▶ _짧은 문제_
아래 항목의 모든 줄을 글자 하나 바꾸지 말고 다시 쳐 주세요. 그림을 나타내는 줄은 답에서 빼세요.

▶ _기록 발췌_
━━━━━━

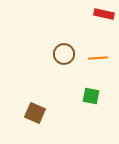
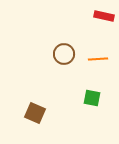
red rectangle: moved 2 px down
orange line: moved 1 px down
green square: moved 1 px right, 2 px down
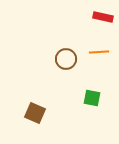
red rectangle: moved 1 px left, 1 px down
brown circle: moved 2 px right, 5 px down
orange line: moved 1 px right, 7 px up
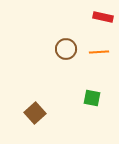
brown circle: moved 10 px up
brown square: rotated 25 degrees clockwise
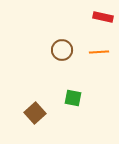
brown circle: moved 4 px left, 1 px down
green square: moved 19 px left
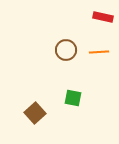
brown circle: moved 4 px right
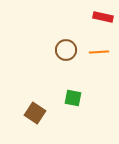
brown square: rotated 15 degrees counterclockwise
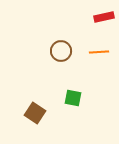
red rectangle: moved 1 px right; rotated 24 degrees counterclockwise
brown circle: moved 5 px left, 1 px down
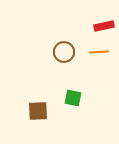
red rectangle: moved 9 px down
brown circle: moved 3 px right, 1 px down
brown square: moved 3 px right, 2 px up; rotated 35 degrees counterclockwise
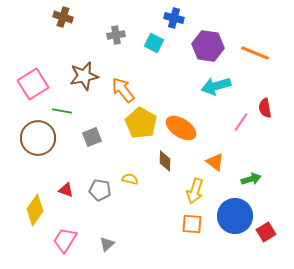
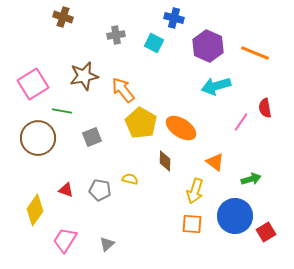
purple hexagon: rotated 16 degrees clockwise
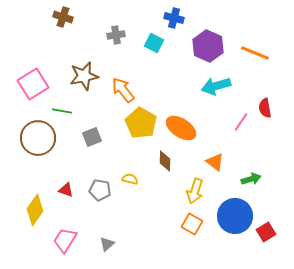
orange square: rotated 25 degrees clockwise
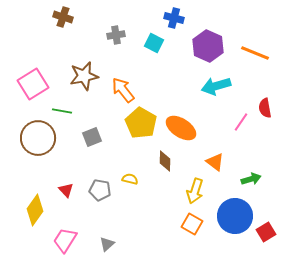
red triangle: rotated 28 degrees clockwise
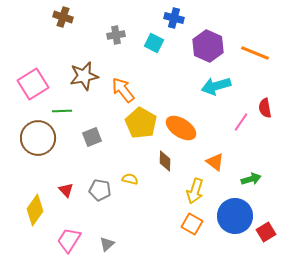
green line: rotated 12 degrees counterclockwise
pink trapezoid: moved 4 px right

━━━━━━

▶ _답변_
red rectangle: moved 2 px down
orange line: moved 1 px down
green square: moved 1 px right, 2 px down
red rectangle: moved 1 px left, 1 px down
brown circle: moved 2 px right, 5 px down
orange line: moved 1 px right, 7 px up
brown circle: moved 10 px up
brown square: rotated 25 degrees clockwise
brown circle: moved 4 px left, 1 px down
green square: moved 19 px left
brown circle: moved 4 px right
brown square: rotated 15 degrees counterclockwise
red rectangle: moved 1 px right; rotated 24 degrees counterclockwise
brown circle: moved 5 px left, 1 px down
red rectangle: moved 9 px down
brown circle: moved 3 px right, 1 px down
brown square: moved 3 px right, 2 px up; rotated 35 degrees counterclockwise
purple hexagon: rotated 16 degrees clockwise
orange square: rotated 25 degrees clockwise
red triangle: rotated 28 degrees clockwise
green line: rotated 12 degrees counterclockwise
pink trapezoid: moved 4 px right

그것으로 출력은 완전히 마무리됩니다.